WHAT YOU ARE ASKED TO DO | Only the images are to be dropped; the records themselves must be repeated exactly.

RECORDS TO PROCESS |
Start of Block

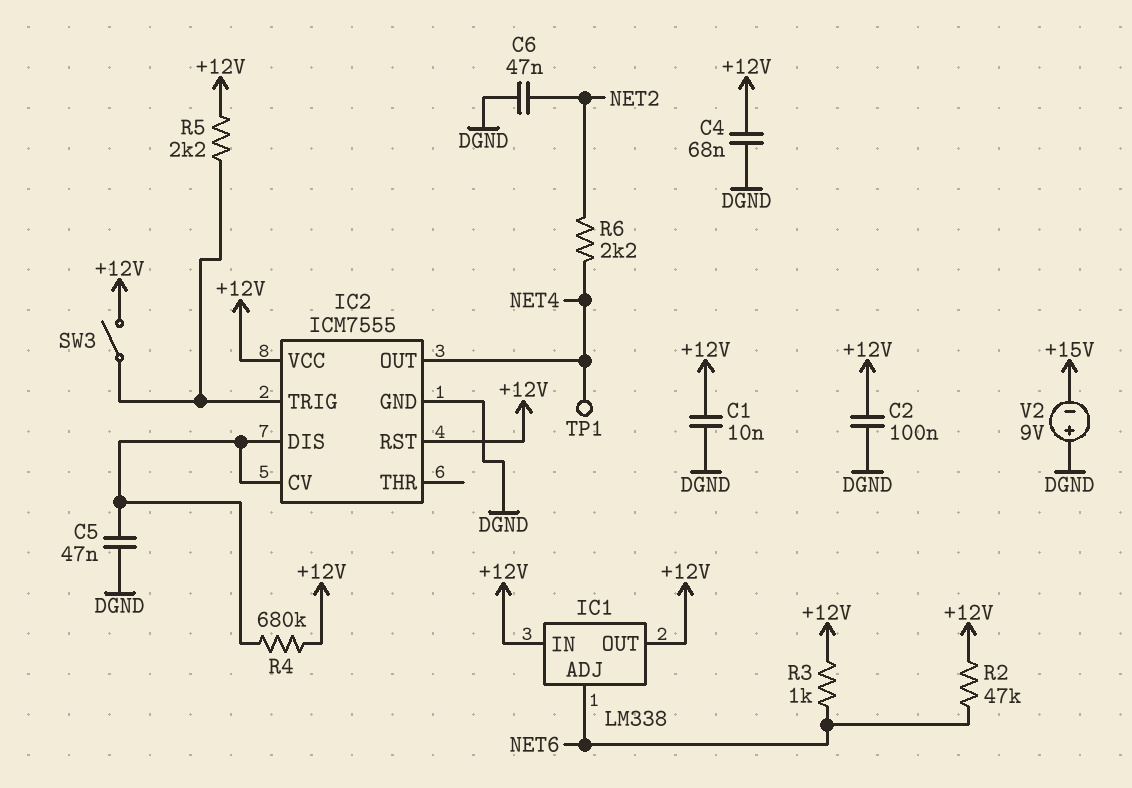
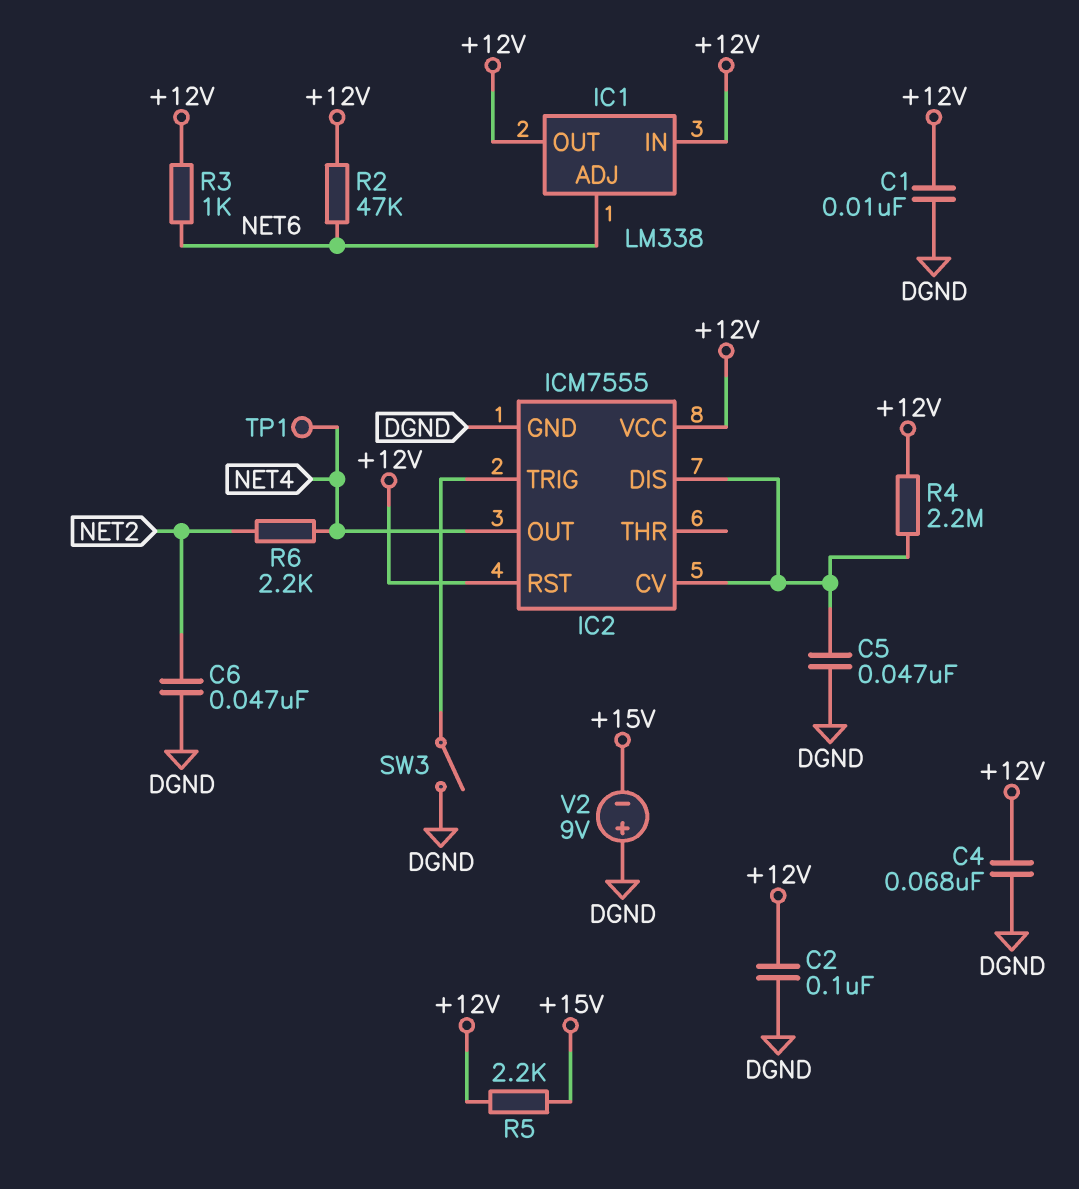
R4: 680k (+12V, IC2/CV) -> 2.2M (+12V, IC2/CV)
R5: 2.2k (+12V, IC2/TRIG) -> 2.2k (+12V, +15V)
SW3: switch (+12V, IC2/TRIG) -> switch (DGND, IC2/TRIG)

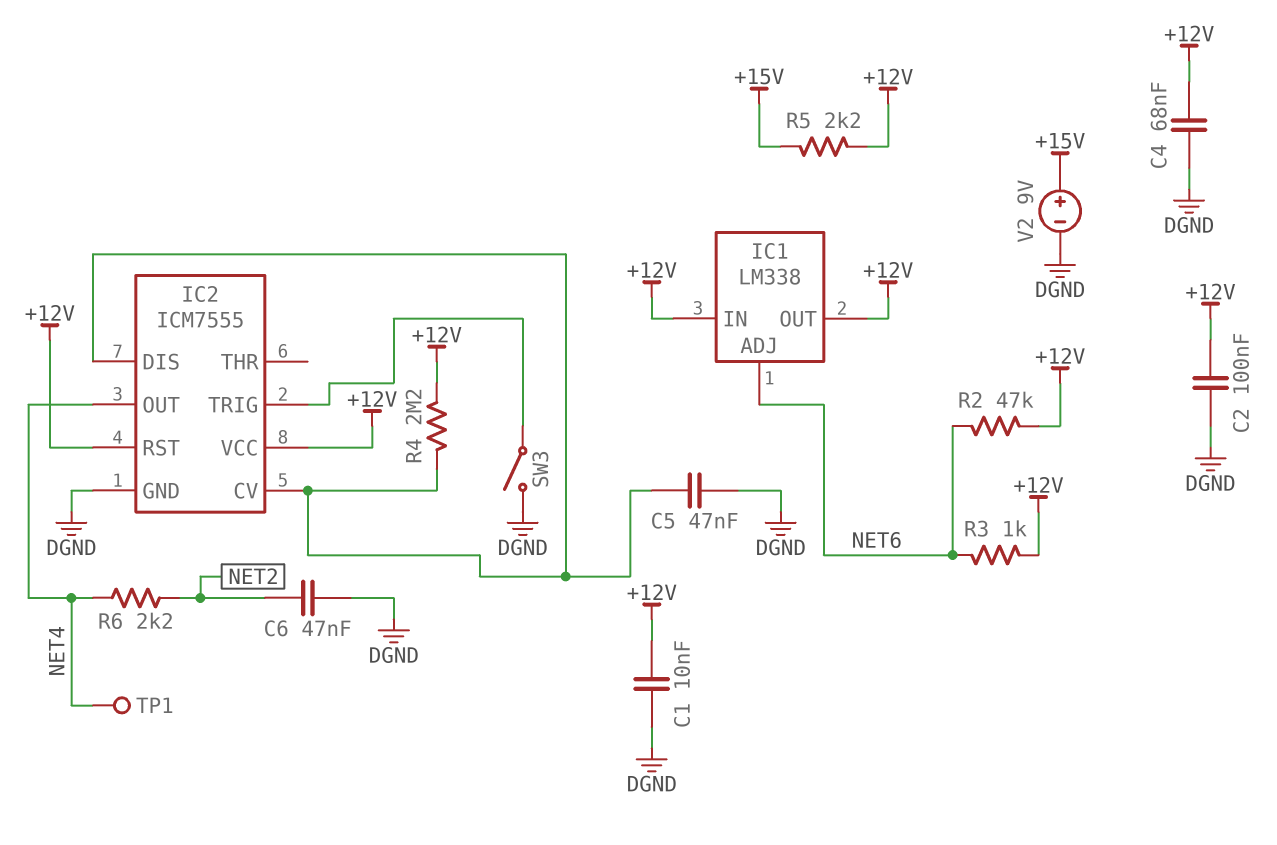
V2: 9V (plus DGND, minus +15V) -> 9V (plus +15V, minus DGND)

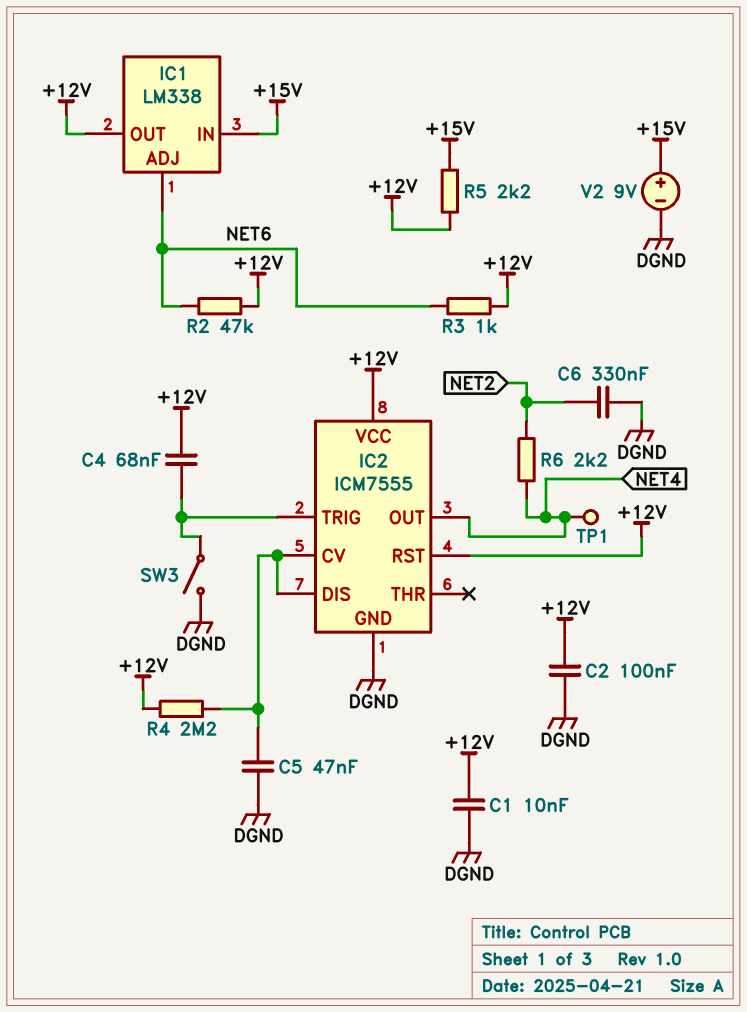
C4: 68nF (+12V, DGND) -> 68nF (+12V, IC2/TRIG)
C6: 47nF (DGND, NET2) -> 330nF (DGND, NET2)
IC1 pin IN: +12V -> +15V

End of Block

TASK RESULT |
R4: 680k (+12V, IC2/CV) -> 2.2M (+12V, IC2/CV)
R5: 2.2k (+12V, IC2/TRIG) -> 2.2k (+12V, +15V)
SW3: switch (+12V, IC2/TRIG) -> switch (DGND, IC2/TRIG)

V2: 9V (plus DGND, minus +15V) -> 9V (plus +15V, minus DGND)

C4: 68nF (+12V, DGND) -> 68nF (+12V, IC2/TRIG)
C6: 47nF (DGND, NET2) -> 330nF (DGND, NET2)
IC1 pin IN: +12V -> +15V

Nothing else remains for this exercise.